-- Task item --
Give exactly the lines from the one that contains "moved,turquoise dumbbell,middle right,,top" through the end of the entries below, both included; the pictures stay out.

-- Material shown --

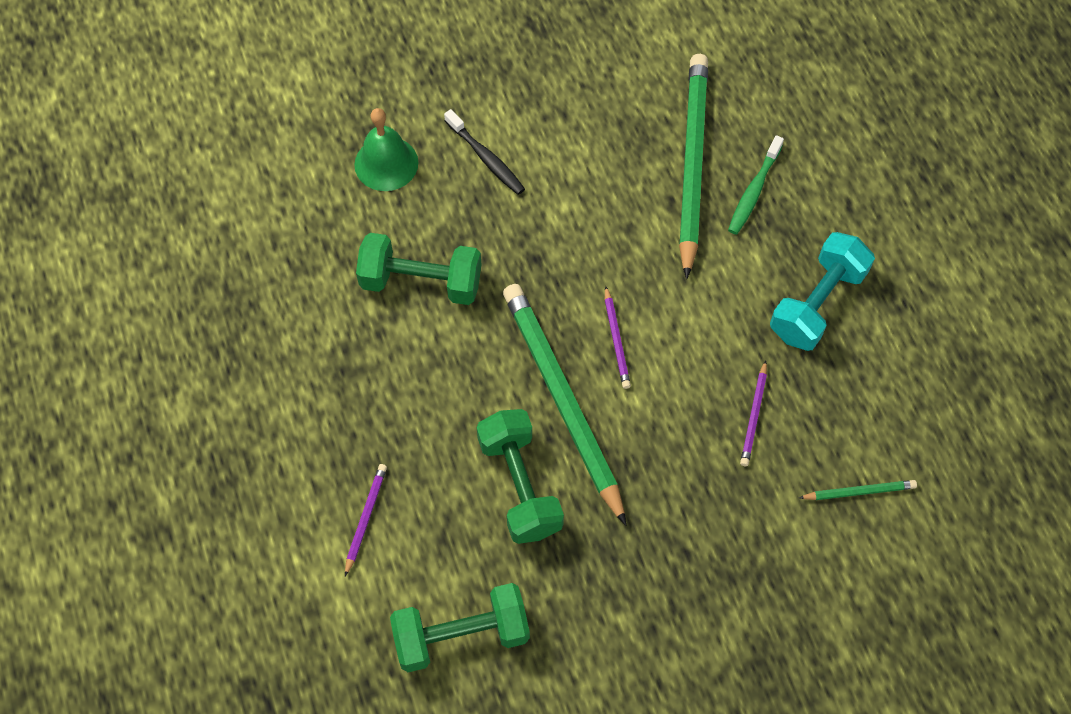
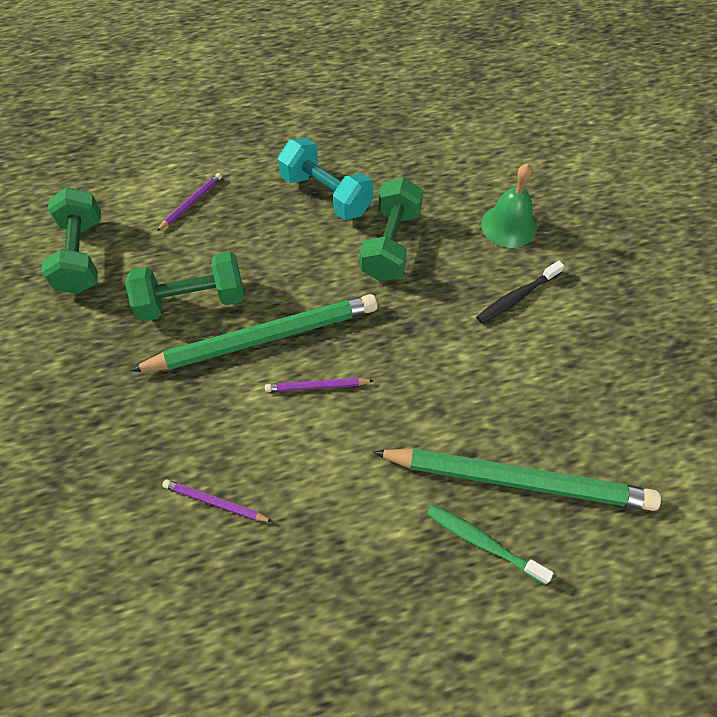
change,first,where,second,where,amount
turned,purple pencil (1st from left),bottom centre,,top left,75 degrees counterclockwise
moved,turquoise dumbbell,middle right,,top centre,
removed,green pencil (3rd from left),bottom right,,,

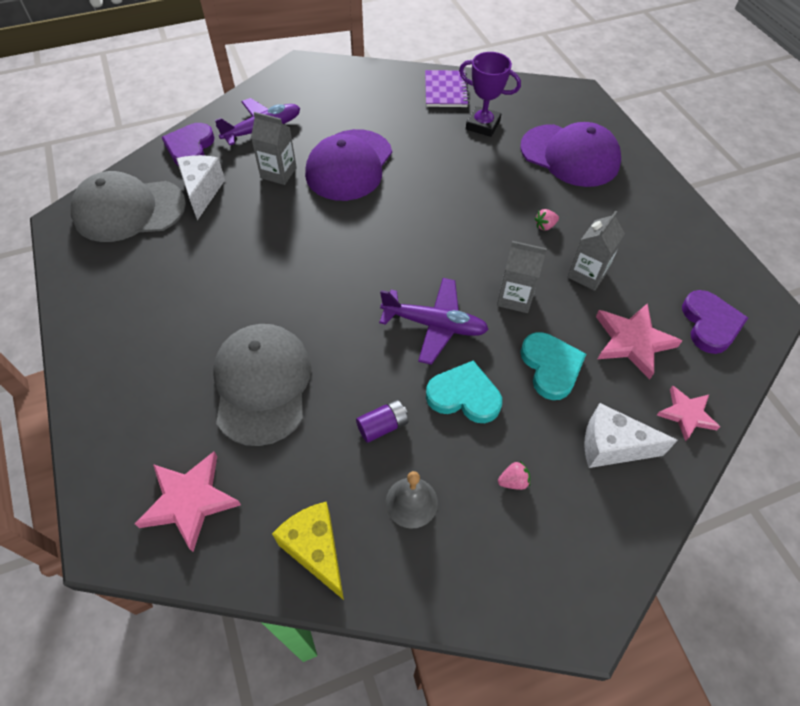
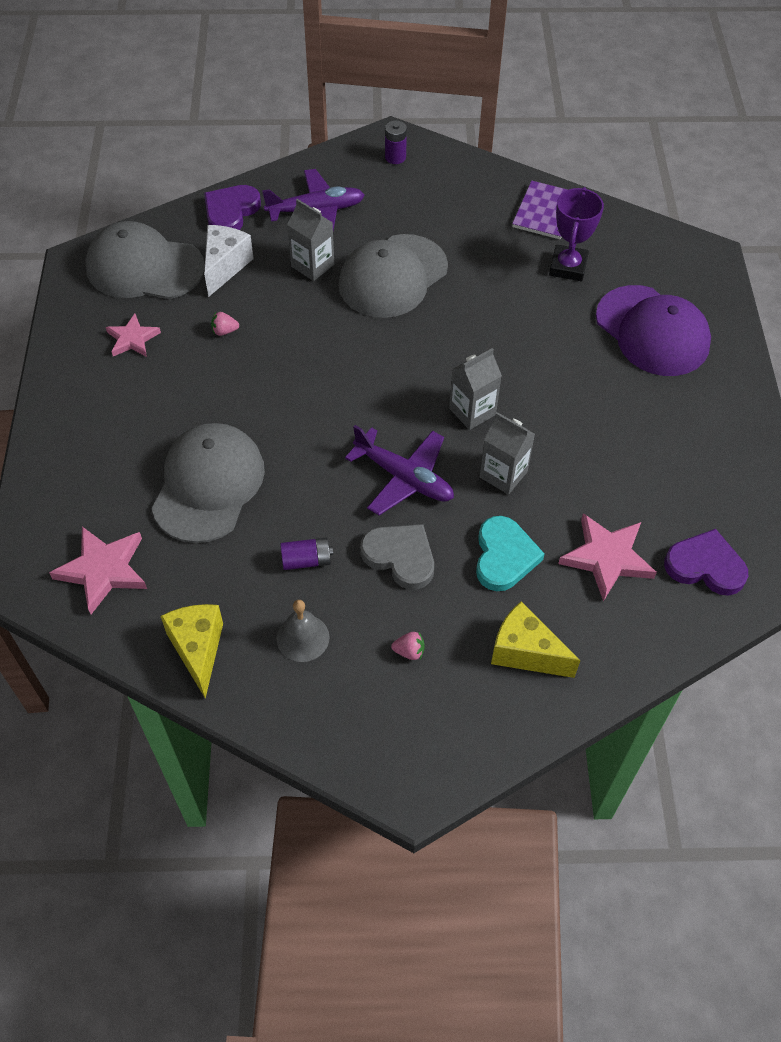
change,first,where,second,where,amount
moved,pink star (3rd from left in the first image),middle right,pink star (2nd from left),top left,
moved,pink strawberry (2nd from left in the first image),top right,pink strawberry (1st from left),top left,
recoloured,purple cap (1st from left),top centre,grey cap (3rd from left),top centre,
recoloured,turquoise heart (1st from left),centre,grey heart,centre,
added,,,purple battery (2nd from left),top centre,
moved,grey carton (3rd from left in the first image),middle right,grey carton (2nd from left),centre,
recoloured,white cheese (2nd from left),middle right,yellow cheese (2nd from left),middle right,
turned,purple trophy,top centre,,top right,60 degrees clockwise
turned,purple heart (2nd from left),middle right,,middle right,90 degrees counterclockwise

-- Answer space --
moved,turquoise dumbbell,middle right,,top centre,
removed,green pencil (3rd from left),bottom right,,,

change,first,where,second,where,amount
moved,pink star (3rd from left in the first image),middle right,pink star (2nd from left),top left,
moved,pink strawberry (2nd from left in the first image),top right,pink strawberry (1st from left),top left,
recoloured,purple cap (1st from left),top centre,grey cap (3rd from left),top centre,
recoloured,turquoise heart (1st from left),centre,grey heart,centre,
added,,,purple battery (2nd from left),top centre,
moved,grey carton (3rd from left in the first image),middle right,grey carton (2nd from left),centre,
recoloured,white cheese (2nd from left),middle right,yellow cheese (2nd from left),middle right,
turned,purple trophy,top centre,,top right,60 degrees clockwise
turned,purple heart (2nd from left),middle right,,middle right,90 degrees counterclockwise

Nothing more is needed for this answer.